▶ [Problem to work on]:
From the listing below, output the lines between the line containing "pink ellipse: rotated" and the line containing "yellow square at (19, 442): moved 3 px up", inclusive, copied verbatim. Leave out the picture lines.

Records from a data source:

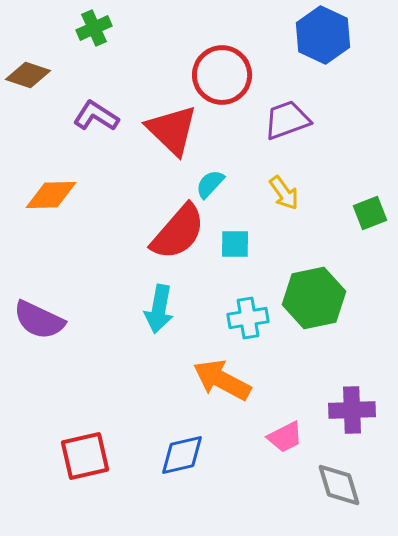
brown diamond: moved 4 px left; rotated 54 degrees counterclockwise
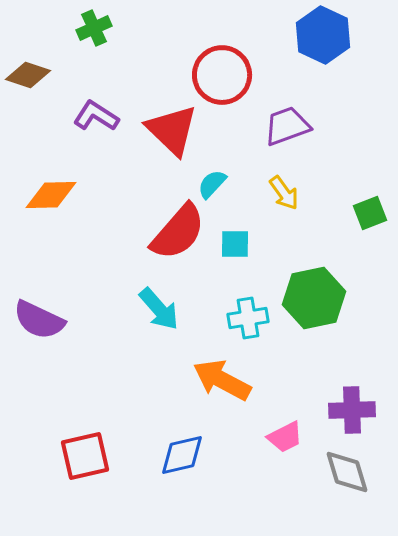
purple trapezoid: moved 6 px down
cyan semicircle: moved 2 px right
cyan arrow: rotated 51 degrees counterclockwise
gray diamond: moved 8 px right, 13 px up
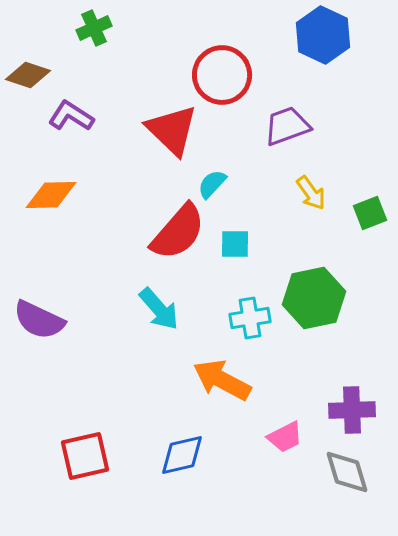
purple L-shape: moved 25 px left
yellow arrow: moved 27 px right
cyan cross: moved 2 px right
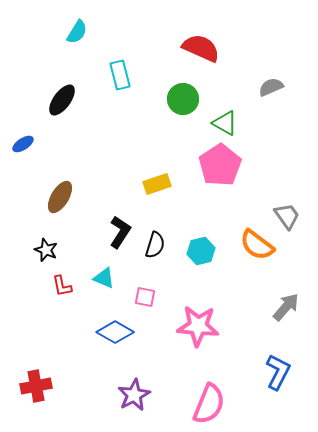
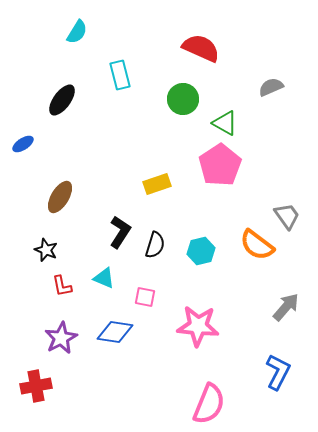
blue diamond: rotated 21 degrees counterclockwise
purple star: moved 73 px left, 57 px up
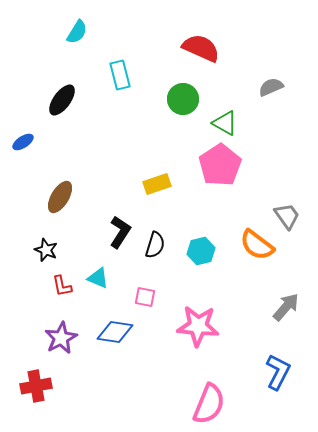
blue ellipse: moved 2 px up
cyan triangle: moved 6 px left
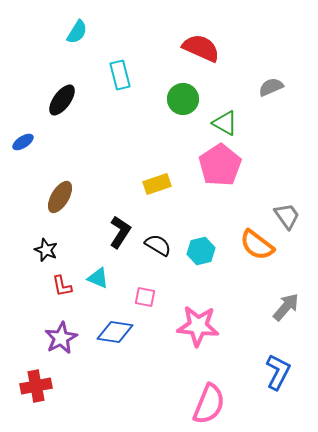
black semicircle: moved 3 px right; rotated 76 degrees counterclockwise
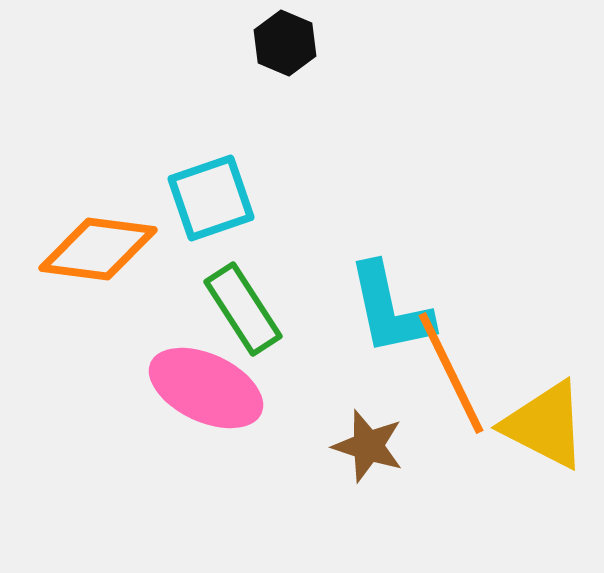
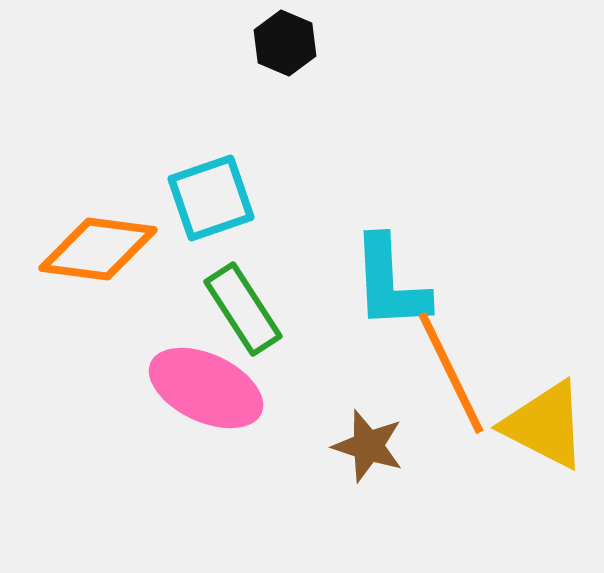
cyan L-shape: moved 26 px up; rotated 9 degrees clockwise
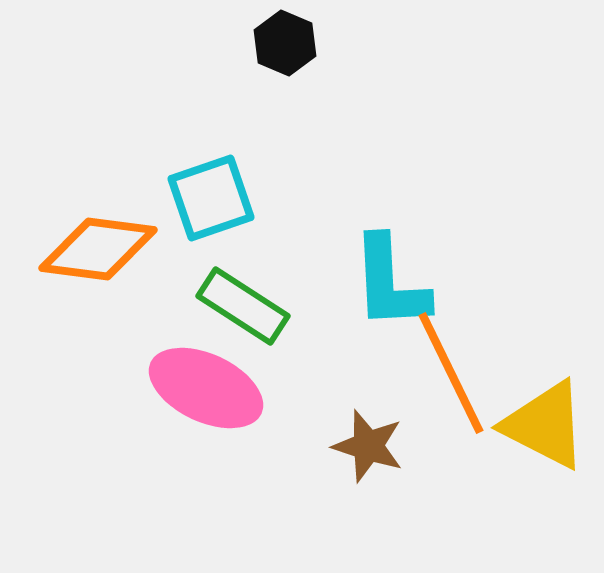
green rectangle: moved 3 px up; rotated 24 degrees counterclockwise
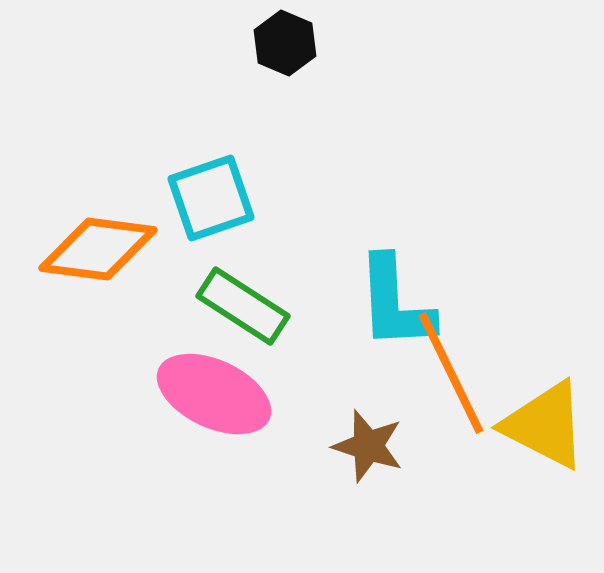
cyan L-shape: moved 5 px right, 20 px down
pink ellipse: moved 8 px right, 6 px down
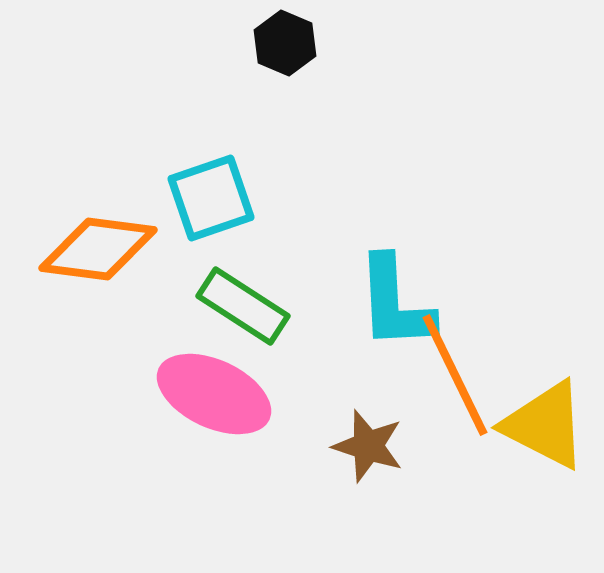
orange line: moved 4 px right, 2 px down
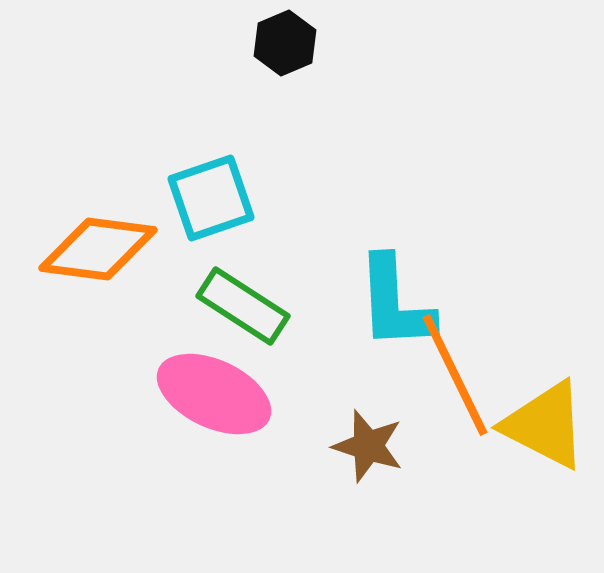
black hexagon: rotated 14 degrees clockwise
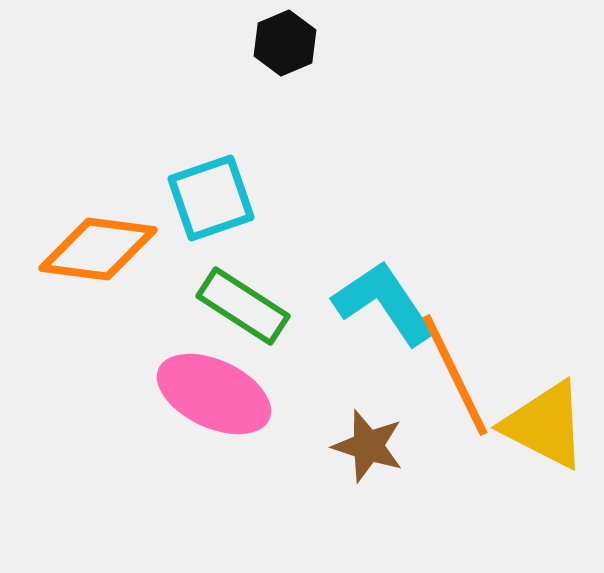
cyan L-shape: moved 11 px left; rotated 149 degrees clockwise
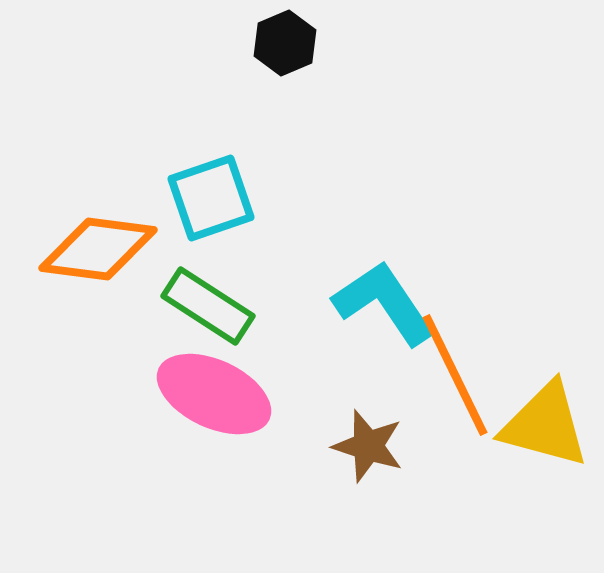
green rectangle: moved 35 px left
yellow triangle: rotated 12 degrees counterclockwise
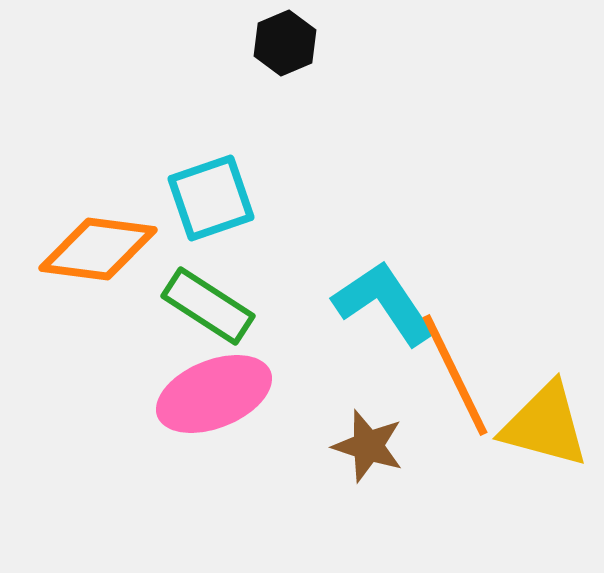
pink ellipse: rotated 47 degrees counterclockwise
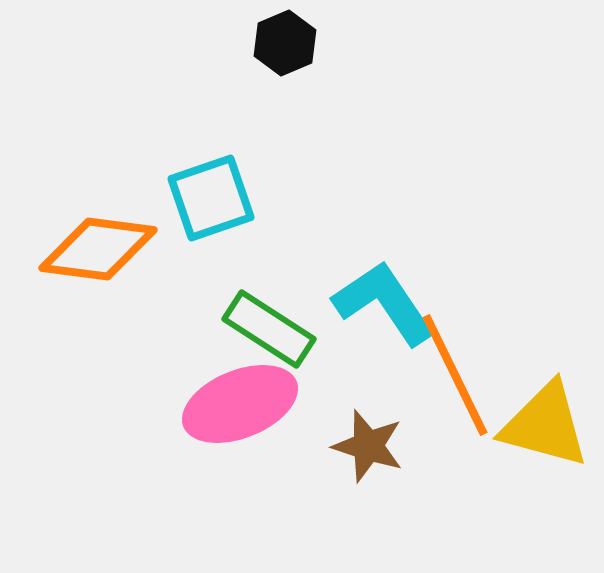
green rectangle: moved 61 px right, 23 px down
pink ellipse: moved 26 px right, 10 px down
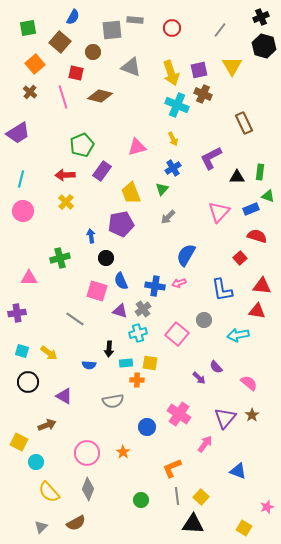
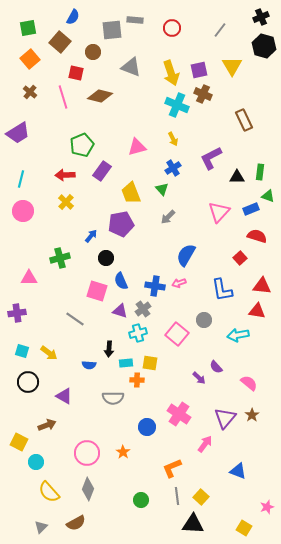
orange square at (35, 64): moved 5 px left, 5 px up
brown rectangle at (244, 123): moved 3 px up
green triangle at (162, 189): rotated 24 degrees counterclockwise
blue arrow at (91, 236): rotated 48 degrees clockwise
gray semicircle at (113, 401): moved 3 px up; rotated 10 degrees clockwise
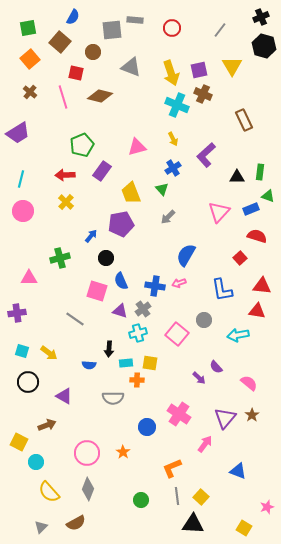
purple L-shape at (211, 158): moved 5 px left, 3 px up; rotated 15 degrees counterclockwise
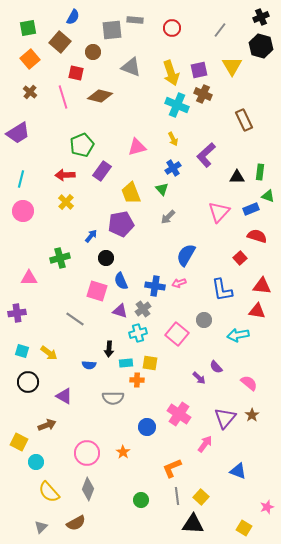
black hexagon at (264, 46): moved 3 px left
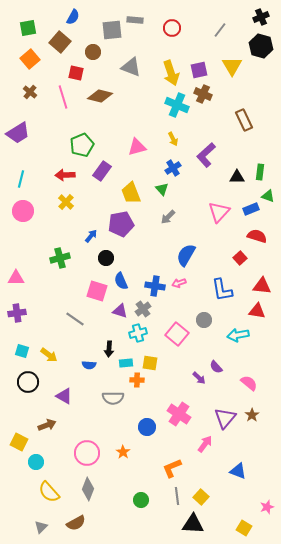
pink triangle at (29, 278): moved 13 px left
yellow arrow at (49, 353): moved 2 px down
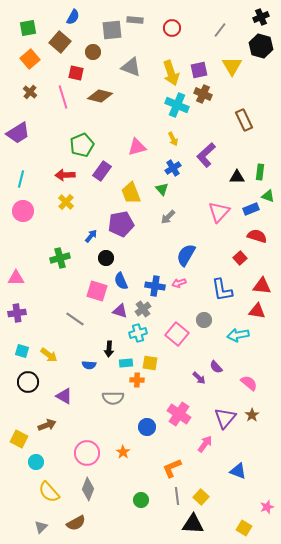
yellow square at (19, 442): moved 3 px up
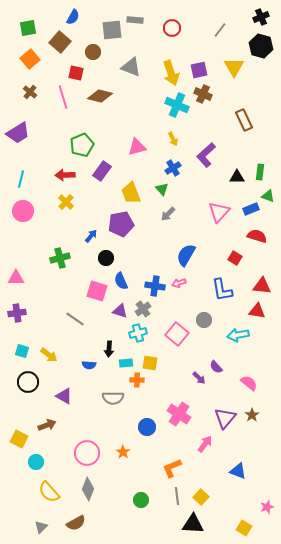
yellow triangle at (232, 66): moved 2 px right, 1 px down
gray arrow at (168, 217): moved 3 px up
red square at (240, 258): moved 5 px left; rotated 16 degrees counterclockwise
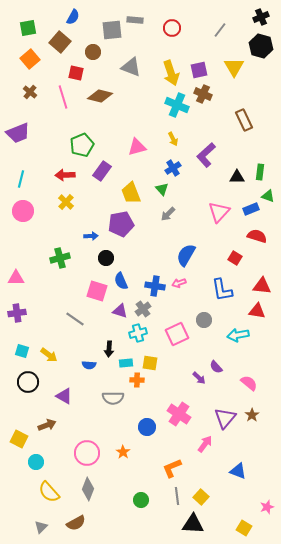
purple trapezoid at (18, 133): rotated 10 degrees clockwise
blue arrow at (91, 236): rotated 48 degrees clockwise
pink square at (177, 334): rotated 25 degrees clockwise
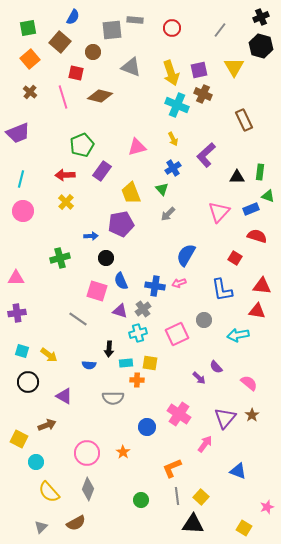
gray line at (75, 319): moved 3 px right
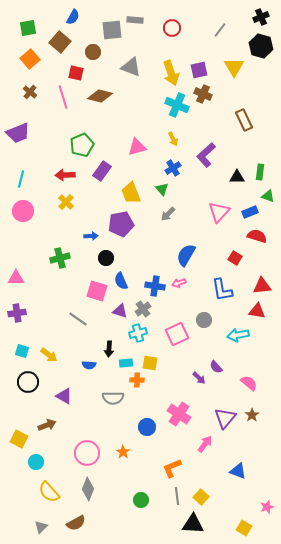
blue rectangle at (251, 209): moved 1 px left, 3 px down
red triangle at (262, 286): rotated 12 degrees counterclockwise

▶ [Task answer]:
pink ellipse: rotated 47 degrees counterclockwise
green rectangle: moved 61 px right, 23 px down
pink ellipse: moved 26 px right, 10 px down
orange square at (35, 64): moved 5 px left, 5 px up
brown rectangle at (244, 123): moved 3 px up
green triangle at (162, 189): rotated 24 degrees counterclockwise
blue arrow at (91, 236): rotated 48 degrees clockwise
gray semicircle at (113, 401): moved 3 px up; rotated 10 degrees clockwise
purple L-shape at (211, 158): moved 5 px left, 3 px up; rotated 15 degrees counterclockwise
black hexagon at (264, 46): moved 3 px left
pink triangle at (29, 278): moved 13 px left
yellow arrow at (49, 353): moved 2 px down
yellow square at (19, 442): moved 3 px up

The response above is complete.